=== Section Start ===

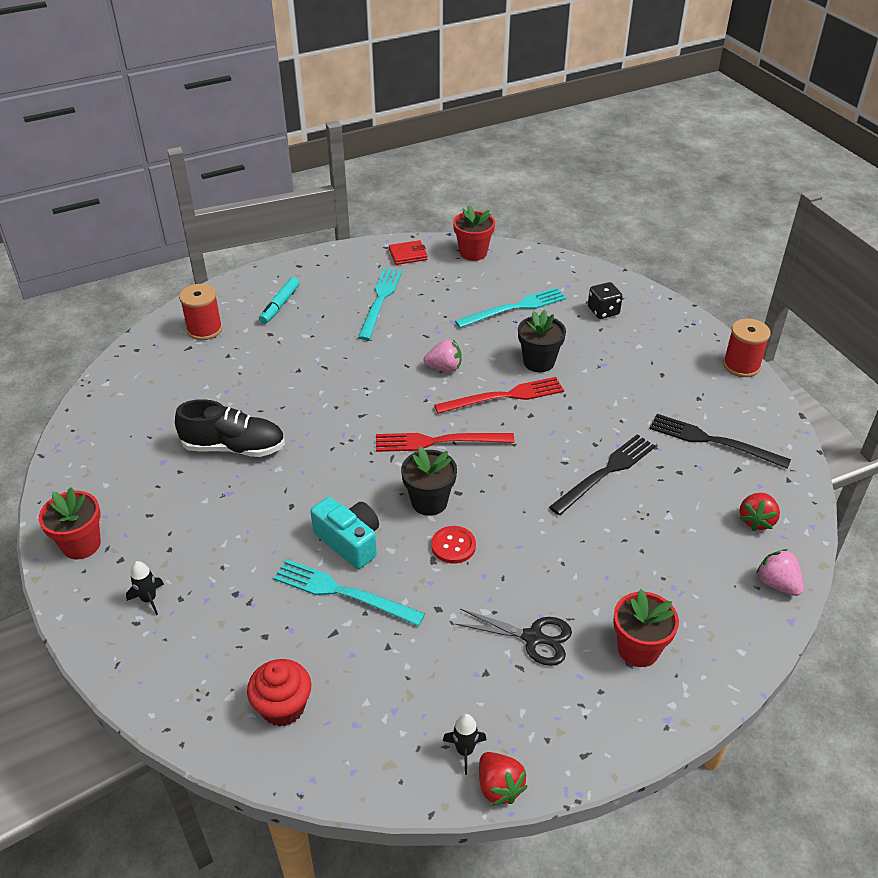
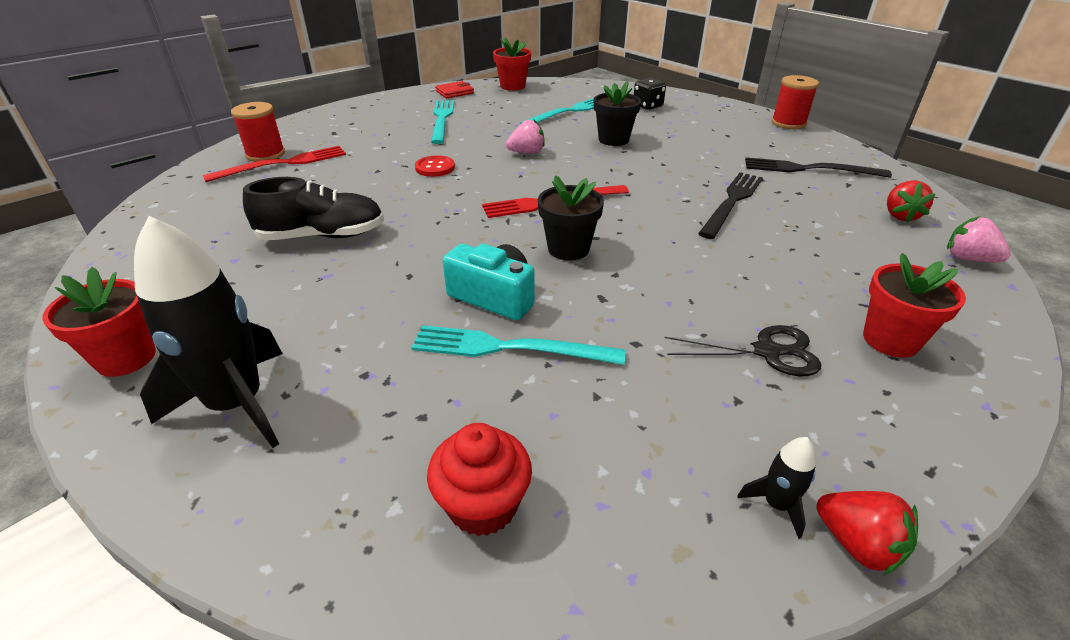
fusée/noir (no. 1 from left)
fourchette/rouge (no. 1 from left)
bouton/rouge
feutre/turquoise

=== Section End ===

> _PROBLEM STATEMENT_
Each line in which the string "rouge" is found must be copied from the data.

> _ANSWER TO THIS PROBLEM_
fourchette/rouge (no. 1 from left)
bouton/rouge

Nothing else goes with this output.